══ INFORMATION GIVEN

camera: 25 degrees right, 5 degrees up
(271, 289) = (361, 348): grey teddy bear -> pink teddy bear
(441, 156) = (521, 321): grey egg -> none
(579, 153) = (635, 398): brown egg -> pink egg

════
══ INFORMATION GIVEN

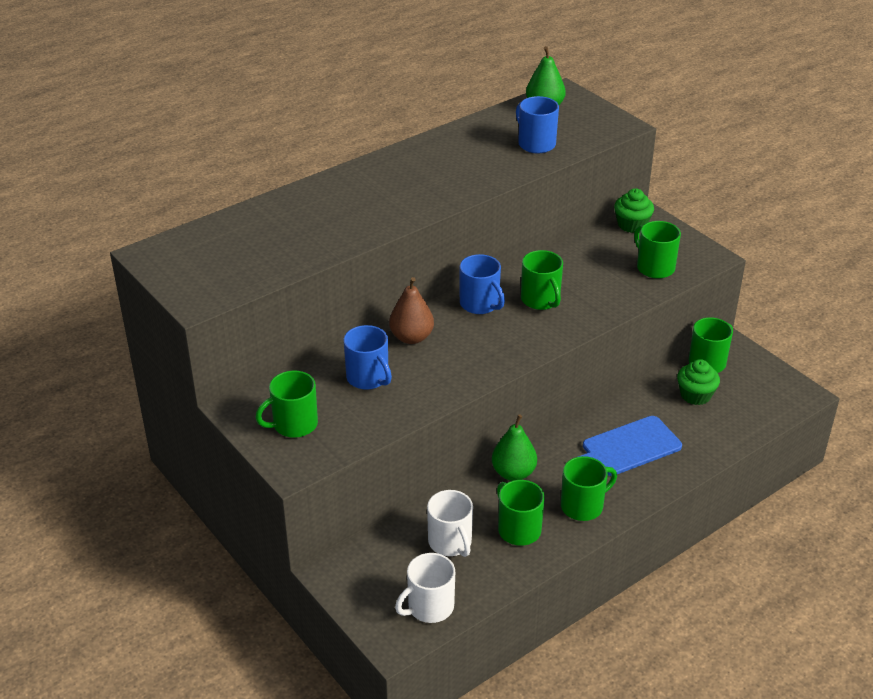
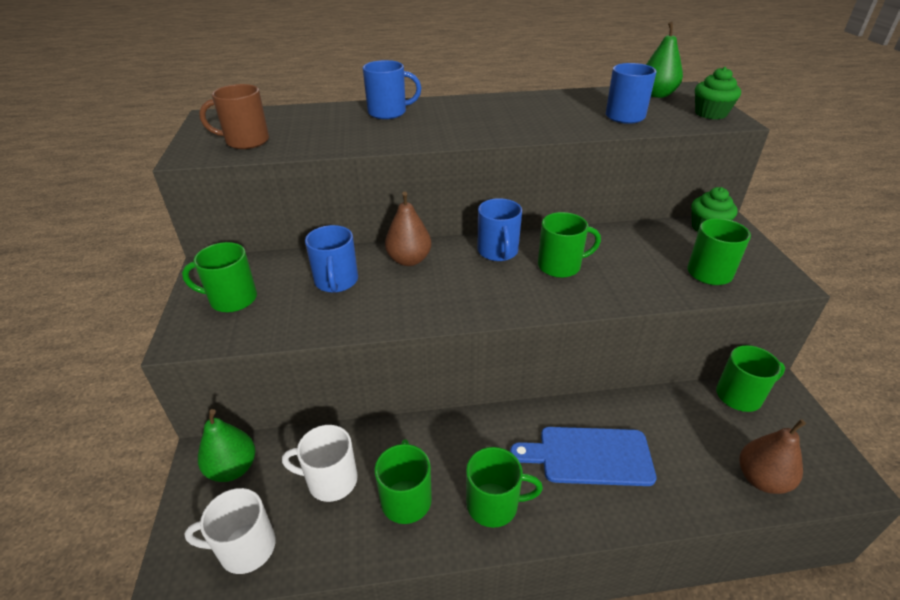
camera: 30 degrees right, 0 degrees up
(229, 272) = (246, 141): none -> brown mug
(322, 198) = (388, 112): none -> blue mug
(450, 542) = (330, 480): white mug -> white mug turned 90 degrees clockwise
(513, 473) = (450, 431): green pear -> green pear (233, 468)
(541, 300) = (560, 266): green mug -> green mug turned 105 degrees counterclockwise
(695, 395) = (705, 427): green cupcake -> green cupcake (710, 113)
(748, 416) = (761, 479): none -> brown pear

════
══ INFORMATION GIVEN

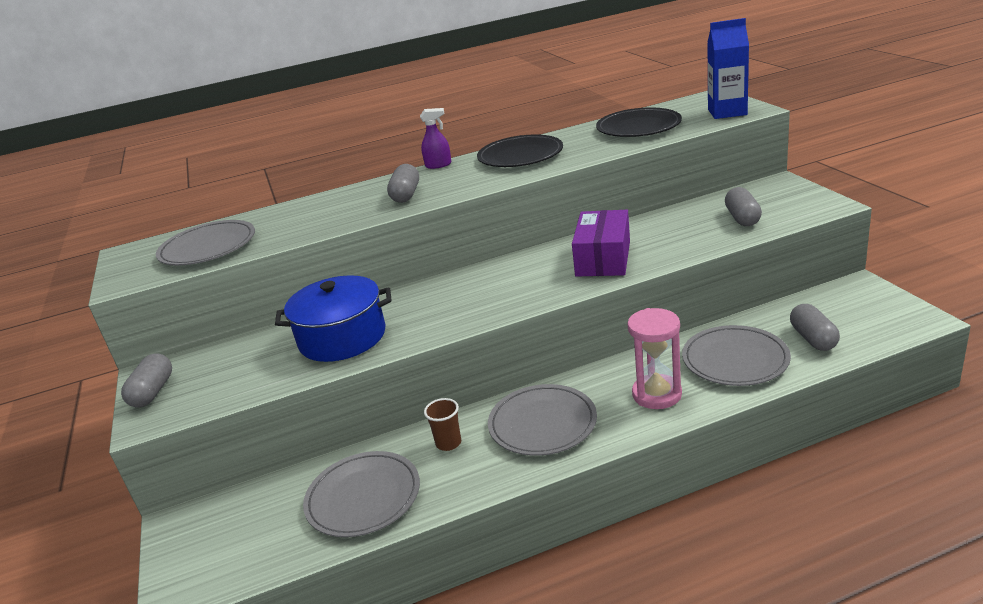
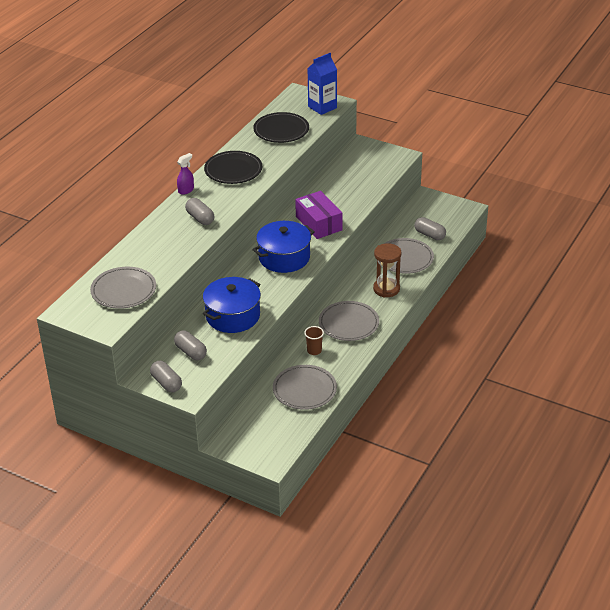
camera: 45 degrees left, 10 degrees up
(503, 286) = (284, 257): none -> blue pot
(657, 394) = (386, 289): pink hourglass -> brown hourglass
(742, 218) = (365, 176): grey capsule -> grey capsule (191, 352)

════

**WHAT THIS TASK INVOLVES**
All that is wanted is an exact copy of the lines above from the one with "camera: 25 degrees right, 5 degrees up" through the one with "(579, 153) = (635, 398): brown", with both ends included.

**FINISHED TASK**
camera: 25 degrees right, 5 degrees up
(271, 289) = (361, 348): grey teddy bear -> pink teddy bear
(441, 156) = (521, 321): grey egg -> none
(579, 153) = (635, 398): brown egg -> pink egg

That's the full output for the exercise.